Coordinate-based object records
══════════════════════════════

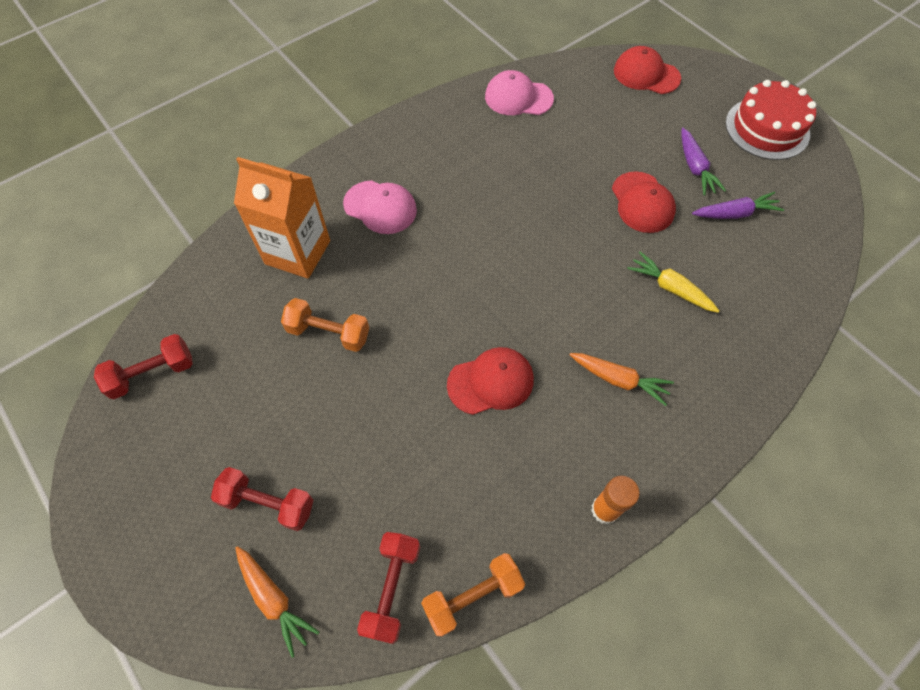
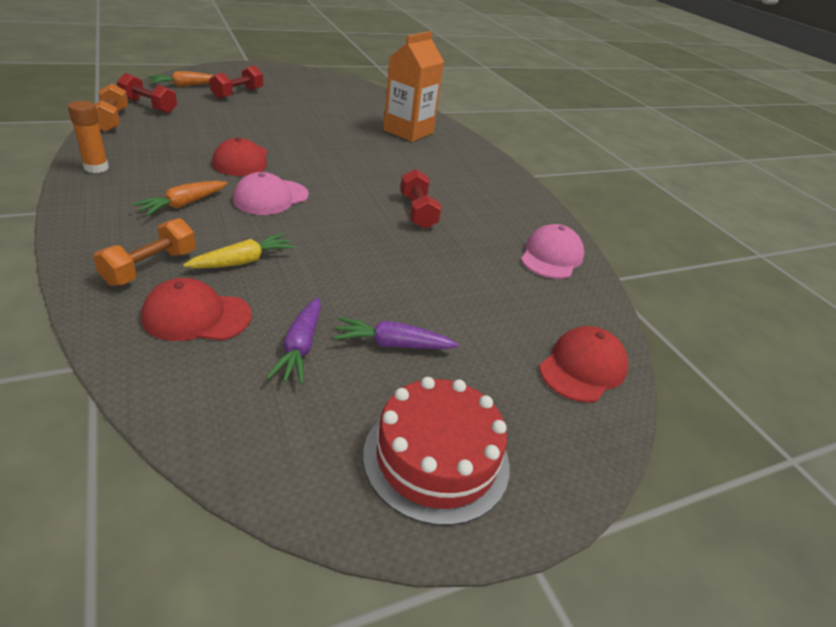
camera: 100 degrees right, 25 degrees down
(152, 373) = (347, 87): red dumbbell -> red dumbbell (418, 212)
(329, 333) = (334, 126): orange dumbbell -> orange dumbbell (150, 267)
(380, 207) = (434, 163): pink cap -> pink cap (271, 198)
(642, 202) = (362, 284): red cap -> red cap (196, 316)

══════════════════════════════

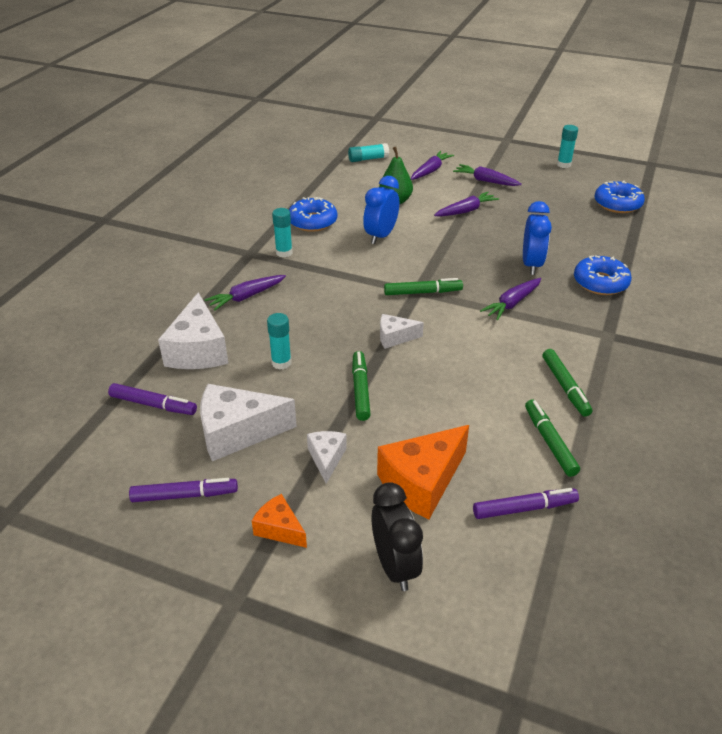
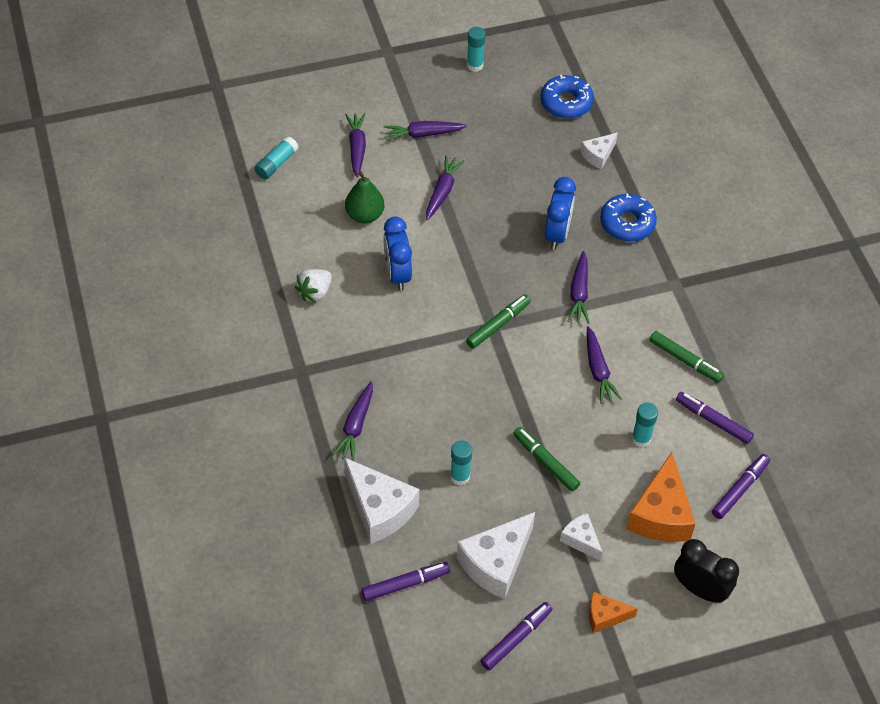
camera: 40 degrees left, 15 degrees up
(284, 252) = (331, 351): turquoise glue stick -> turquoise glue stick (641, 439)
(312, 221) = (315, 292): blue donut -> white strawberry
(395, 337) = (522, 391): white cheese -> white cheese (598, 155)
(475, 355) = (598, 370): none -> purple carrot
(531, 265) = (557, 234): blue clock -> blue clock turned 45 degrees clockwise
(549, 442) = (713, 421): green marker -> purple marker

══════════════════════════════

**TASK OBJECTIVE**
Take the line above containing "(475, 355) = (598, 370): none", the line containing "(549, 442) = (713, 421): green", and all lines in between, and copy them exactly without anything else.

**SOLUTION FOR THIS EXERCISE**
(475, 355) = (598, 370): none -> purple carrot
(531, 265) = (557, 234): blue clock -> blue clock turned 45 degrees clockwise
(549, 442) = (713, 421): green marker -> purple marker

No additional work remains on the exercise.